═════ RECORDS FOR THE EXERCISE

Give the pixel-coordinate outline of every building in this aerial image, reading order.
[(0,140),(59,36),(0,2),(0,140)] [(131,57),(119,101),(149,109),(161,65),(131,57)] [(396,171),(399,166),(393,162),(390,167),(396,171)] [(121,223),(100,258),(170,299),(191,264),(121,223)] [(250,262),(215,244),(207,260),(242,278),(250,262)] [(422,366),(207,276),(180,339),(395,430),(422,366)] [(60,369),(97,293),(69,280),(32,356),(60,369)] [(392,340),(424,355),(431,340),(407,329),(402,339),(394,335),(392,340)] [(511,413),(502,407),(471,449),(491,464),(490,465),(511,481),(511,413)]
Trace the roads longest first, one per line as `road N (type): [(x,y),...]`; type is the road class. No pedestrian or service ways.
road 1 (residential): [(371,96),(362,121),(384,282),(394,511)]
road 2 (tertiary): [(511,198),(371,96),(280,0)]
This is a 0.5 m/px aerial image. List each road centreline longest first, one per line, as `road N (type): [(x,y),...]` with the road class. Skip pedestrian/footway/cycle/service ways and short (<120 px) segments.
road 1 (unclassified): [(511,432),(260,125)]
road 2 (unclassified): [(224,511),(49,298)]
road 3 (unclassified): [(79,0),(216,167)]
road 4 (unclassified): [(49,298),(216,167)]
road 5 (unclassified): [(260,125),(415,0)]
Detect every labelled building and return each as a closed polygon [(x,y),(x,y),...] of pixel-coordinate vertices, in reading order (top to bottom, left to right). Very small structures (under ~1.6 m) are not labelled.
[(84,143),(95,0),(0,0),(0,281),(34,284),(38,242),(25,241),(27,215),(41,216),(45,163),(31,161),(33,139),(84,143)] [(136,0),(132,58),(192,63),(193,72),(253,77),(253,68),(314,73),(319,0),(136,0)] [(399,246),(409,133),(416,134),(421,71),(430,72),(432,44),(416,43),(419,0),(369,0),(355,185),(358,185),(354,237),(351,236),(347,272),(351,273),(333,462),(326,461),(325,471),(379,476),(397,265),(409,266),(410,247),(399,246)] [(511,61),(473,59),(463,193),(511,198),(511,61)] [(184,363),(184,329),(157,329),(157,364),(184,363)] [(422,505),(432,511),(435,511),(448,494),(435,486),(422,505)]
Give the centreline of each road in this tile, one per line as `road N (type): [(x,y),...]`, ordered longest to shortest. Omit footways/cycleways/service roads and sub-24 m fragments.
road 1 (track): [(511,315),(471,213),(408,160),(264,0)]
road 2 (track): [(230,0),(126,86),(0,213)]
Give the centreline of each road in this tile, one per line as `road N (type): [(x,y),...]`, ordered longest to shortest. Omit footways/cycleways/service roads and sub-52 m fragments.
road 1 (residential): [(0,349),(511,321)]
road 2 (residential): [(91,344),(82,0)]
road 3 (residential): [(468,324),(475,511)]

══════════

EXERCISE AIM: Can you echo every one of the lines above back word for word, without changing anything?

SOLUTION TO THIS TASK:
Give the pixel-coordinate outline of every building in this aerial image, reading order.
[(0,140),(59,36),(0,2),(0,140)] [(131,57),(119,101),(149,109),(161,65),(131,57)] [(396,171),(399,166),(393,162),(390,167),(396,171)] [(121,223),(100,258),(170,299),(191,264),(121,223)] [(250,262),(215,244),(207,260),(242,278),(250,262)] [(422,366),(207,276),(180,339),(395,430),(422,366)] [(60,369),(97,293),(69,280),(32,356),(60,369)] [(392,340),(424,355),(431,340),(407,329),(402,339),(394,335),(392,340)] [(511,413),(502,407),(471,449),(491,464),(490,465),(511,481),(511,413)]
Trace the roads longest first, one per line as `road N (type): [(x,y),...]`; type is the road class. No pedestrian or service ways.
road 1 (residential): [(371,96),(362,121),(384,282),(394,511)]
road 2 (tertiary): [(511,198),(371,96),(280,0)]
This is a 0.5 m/px aerial image. List each road centreline longest first, one per line, as `road N (type): [(x,y),...]` with the road class. Skip pedestrian/footway/cycle/service ways and short (<120 px) segments.
road 1 (unclassified): [(511,432),(260,125)]
road 2 (unclassified): [(224,511),(49,298)]
road 3 (unclassified): [(79,0),(216,167)]
road 4 (unclassified): [(49,298),(216,167)]
road 5 (unclassified): [(260,125),(415,0)]
Detect every labelled building and return each as a closed polygon [(x,y),(x,y),...] of pixel-coordinate vertices, in reading order (top to bottom, left to right). Very small structures (under ~1.6 m) are not labelled.
[(84,143),(95,0),(0,0),(0,281),(34,284),(38,242),(25,241),(27,215),(41,216),(45,163),(31,161),(33,139),(84,143)] [(136,0),(132,58),(192,63),(193,72),(253,77),(253,68),(314,73),(319,0),(136,0)] [(399,246),(409,133),(416,134),(421,71),(430,72),(432,44),(416,43),(419,0),(369,0),(355,185),(358,185),(354,237),(351,236),(347,272),(351,273),(333,462),(326,461),(325,471),(379,476),(397,265),(409,266),(410,247),(399,246)] [(511,61),(473,59),(463,193),(511,198),(511,61)] [(184,363),(184,329),(157,329),(157,364),(184,363)] [(422,505),(432,511),(435,511),(448,494),(435,486),(422,505)]
Give the centreline of each road in this tile, one per line as `road N (type): [(x,y),...]`, ordered longest to shortest. Omit footways/cycleways/service roads and sub-24 m fragments.
road 1 (track): [(511,315),(471,213),(408,160),(264,0)]
road 2 (track): [(230,0),(126,86),(0,213)]
Give the centreline of each road in this tile, one per line as `road N (type): [(x,y),...]`, ordered longest to shortest. Omit footways/cycleways/service roads and sub-52 m fragments.
road 1 (residential): [(0,349),(511,321)]
road 2 (residential): [(91,344),(82,0)]
road 3 (residential): [(468,324),(475,511)]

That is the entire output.